::: Information provided
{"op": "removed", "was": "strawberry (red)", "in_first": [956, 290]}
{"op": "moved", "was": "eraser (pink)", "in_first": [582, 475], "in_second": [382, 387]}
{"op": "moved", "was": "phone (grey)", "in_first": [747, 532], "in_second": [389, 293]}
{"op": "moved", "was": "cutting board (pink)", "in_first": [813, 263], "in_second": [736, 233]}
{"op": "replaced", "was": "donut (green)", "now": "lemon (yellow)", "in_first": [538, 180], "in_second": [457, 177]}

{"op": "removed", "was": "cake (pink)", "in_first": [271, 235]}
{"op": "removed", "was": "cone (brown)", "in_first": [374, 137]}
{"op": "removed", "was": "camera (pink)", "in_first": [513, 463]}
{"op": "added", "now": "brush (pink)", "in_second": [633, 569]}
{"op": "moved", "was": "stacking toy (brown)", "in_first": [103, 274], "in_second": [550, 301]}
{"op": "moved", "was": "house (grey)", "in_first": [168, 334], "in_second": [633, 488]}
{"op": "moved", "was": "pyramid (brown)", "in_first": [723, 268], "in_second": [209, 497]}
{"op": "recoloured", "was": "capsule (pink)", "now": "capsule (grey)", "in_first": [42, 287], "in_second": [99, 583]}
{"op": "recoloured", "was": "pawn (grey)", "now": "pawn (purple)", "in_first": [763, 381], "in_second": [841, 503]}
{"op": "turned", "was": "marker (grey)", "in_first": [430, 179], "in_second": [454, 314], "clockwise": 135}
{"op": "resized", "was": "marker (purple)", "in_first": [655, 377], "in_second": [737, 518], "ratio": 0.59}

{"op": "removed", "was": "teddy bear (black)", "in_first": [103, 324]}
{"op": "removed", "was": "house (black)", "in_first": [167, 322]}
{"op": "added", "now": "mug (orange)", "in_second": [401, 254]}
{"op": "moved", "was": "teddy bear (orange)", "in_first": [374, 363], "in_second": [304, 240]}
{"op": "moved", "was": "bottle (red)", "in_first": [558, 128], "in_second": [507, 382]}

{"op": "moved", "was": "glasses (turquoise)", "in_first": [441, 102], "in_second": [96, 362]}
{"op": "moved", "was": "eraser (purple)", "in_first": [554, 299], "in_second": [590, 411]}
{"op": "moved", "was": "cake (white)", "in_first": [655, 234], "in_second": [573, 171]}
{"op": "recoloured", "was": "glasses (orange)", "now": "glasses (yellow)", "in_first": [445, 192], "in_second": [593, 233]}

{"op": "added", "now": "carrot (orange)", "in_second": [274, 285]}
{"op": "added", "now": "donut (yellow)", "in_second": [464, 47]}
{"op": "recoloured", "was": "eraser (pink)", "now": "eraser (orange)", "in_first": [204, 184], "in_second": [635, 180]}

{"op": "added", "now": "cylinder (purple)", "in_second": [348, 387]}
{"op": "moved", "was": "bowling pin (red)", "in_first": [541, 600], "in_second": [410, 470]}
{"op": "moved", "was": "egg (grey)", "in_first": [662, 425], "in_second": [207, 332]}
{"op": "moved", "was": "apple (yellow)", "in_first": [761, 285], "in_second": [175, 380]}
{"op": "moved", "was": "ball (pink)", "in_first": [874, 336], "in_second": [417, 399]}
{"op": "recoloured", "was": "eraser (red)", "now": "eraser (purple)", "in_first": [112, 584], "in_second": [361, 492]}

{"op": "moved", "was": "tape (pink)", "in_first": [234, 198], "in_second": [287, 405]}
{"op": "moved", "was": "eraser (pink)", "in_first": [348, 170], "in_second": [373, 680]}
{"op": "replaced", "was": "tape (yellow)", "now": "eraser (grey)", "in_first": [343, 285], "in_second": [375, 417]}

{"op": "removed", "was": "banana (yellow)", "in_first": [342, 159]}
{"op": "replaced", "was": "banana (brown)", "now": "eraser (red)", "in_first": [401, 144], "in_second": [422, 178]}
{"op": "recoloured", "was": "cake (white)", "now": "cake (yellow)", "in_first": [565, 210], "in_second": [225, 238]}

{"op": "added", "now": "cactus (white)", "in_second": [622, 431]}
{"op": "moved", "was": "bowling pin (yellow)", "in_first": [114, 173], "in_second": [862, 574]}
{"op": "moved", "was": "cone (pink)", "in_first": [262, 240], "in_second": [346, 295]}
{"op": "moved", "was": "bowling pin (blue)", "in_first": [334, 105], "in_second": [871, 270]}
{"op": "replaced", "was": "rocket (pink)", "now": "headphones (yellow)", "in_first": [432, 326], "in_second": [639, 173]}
::::::
**Problem details**
Please write out the whole of the material exactly.

**Output of the task**
{"op": "removed", "was": "strawberry (red)", "in_first": [956, 290]}
{"op": "moved", "was": "eraser (pink)", "in_first": [582, 475], "in_second": [382, 387]}
{"op": "moved", "was": "phone (grey)", "in_first": [747, 532], "in_second": [389, 293]}
{"op": "moved", "was": "cutting board (pink)", "in_first": [813, 263], "in_second": [736, 233]}
{"op": "replaced", "was": "donut (green)", "now": "lemon (yellow)", "in_first": [538, 180], "in_second": [457, 177]}

{"op": "removed", "was": "cake (pink)", "in_first": [271, 235]}
{"op": "removed", "was": "cone (brown)", "in_first": [374, 137]}
{"op": "removed", "was": "camera (pink)", "in_first": [513, 463]}
{"op": "added", "now": "brush (pink)", "in_second": [633, 569]}
{"op": "moved", "was": "stacking toy (brown)", "in_first": [103, 274], "in_second": [550, 301]}
{"op": "moved", "was": "house (grey)", "in_first": [168, 334], "in_second": [633, 488]}
{"op": "moved", "was": "pyramid (brown)", "in_first": [723, 268], "in_second": [209, 497]}
{"op": "recoloured", "was": "capsule (pink)", "now": "capsule (grey)", "in_first": [42, 287], "in_second": [99, 583]}
{"op": "recoloured", "was": "pawn (grey)", "now": "pawn (purple)", "in_first": [763, 381], "in_second": [841, 503]}
{"op": "turned", "was": "marker (grey)", "in_first": [430, 179], "in_second": [454, 314], "clockwise": 135}
{"op": "resized", "was": "marker (purple)", "in_first": [655, 377], "in_second": [737, 518], "ratio": 0.59}

{"op": "removed", "was": "teddy bear (black)", "in_first": [103, 324]}
{"op": "removed", "was": "house (black)", "in_first": [167, 322]}
{"op": "added", "now": "mug (orange)", "in_second": [401, 254]}
{"op": "moved", "was": "teddy bear (orange)", "in_first": [374, 363], "in_second": [304, 240]}
{"op": "moved", "was": "bottle (red)", "in_first": [558, 128], "in_second": [507, 382]}

{"op": "moved", "was": "glasses (turquoise)", "in_first": [441, 102], "in_second": [96, 362]}
{"op": "moved", "was": "eraser (purple)", "in_first": [554, 299], "in_second": [590, 411]}
{"op": "moved", "was": "cake (white)", "in_first": [655, 234], "in_second": [573, 171]}
{"op": "recoloured", "was": "glasses (orange)", "now": "glasses (yellow)", "in_first": [445, 192], "in_second": [593, 233]}

{"op": "added", "now": "carrot (orange)", "in_second": [274, 285]}
{"op": "added", "now": "donut (yellow)", "in_second": [464, 47]}
{"op": "recoloured", "was": "eraser (pink)", "now": "eraser (orange)", "in_first": [204, 184], "in_second": [635, 180]}

{"op": "added", "now": "cylinder (purple)", "in_second": [348, 387]}
{"op": "moved", "was": "bowling pin (red)", "in_first": [541, 600], "in_second": [410, 470]}
{"op": "moved", "was": "egg (grey)", "in_first": [662, 425], "in_second": [207, 332]}
{"op": "moved", "was": "apple (yellow)", "in_first": [761, 285], "in_second": [175, 380]}
{"op": "moved", "was": "ball (pink)", "in_first": [874, 336], "in_second": [417, 399]}
{"op": "recoloured", "was": "eraser (red)", "now": "eraser (purple)", "in_first": [112, 584], "in_second": [361, 492]}

{"op": "moved", "was": "tape (pink)", "in_first": [234, 198], "in_second": [287, 405]}
{"op": "moved", "was": "eraser (pink)", "in_first": [348, 170], "in_second": [373, 680]}
{"op": "replaced", "was": "tape (yellow)", "now": "eraser (grey)", "in_first": [343, 285], "in_second": [375, 417]}

{"op": "removed", "was": "banana (yellow)", "in_first": [342, 159]}
{"op": "replaced", "was": "banana (brown)", "now": "eraser (red)", "in_first": [401, 144], "in_second": [422, 178]}
{"op": "recoloured", "was": "cake (white)", "now": "cake (yellow)", "in_first": [565, 210], "in_second": [225, 238]}

{"op": "added", "now": "cactus (white)", "in_second": [622, 431]}
{"op": "moved", "was": "bowling pin (yellow)", "in_first": [114, 173], "in_second": [862, 574]}
{"op": "moved", "was": "cone (pink)", "in_first": [262, 240], "in_second": [346, 295]}
{"op": "moved", "was": "bowling pin (blue)", "in_first": [334, 105], "in_second": [871, 270]}
{"op": "replaced", "was": "rocket (pink)", "now": "headphones (yellow)", "in_first": [432, 326], "in_second": [639, 173]}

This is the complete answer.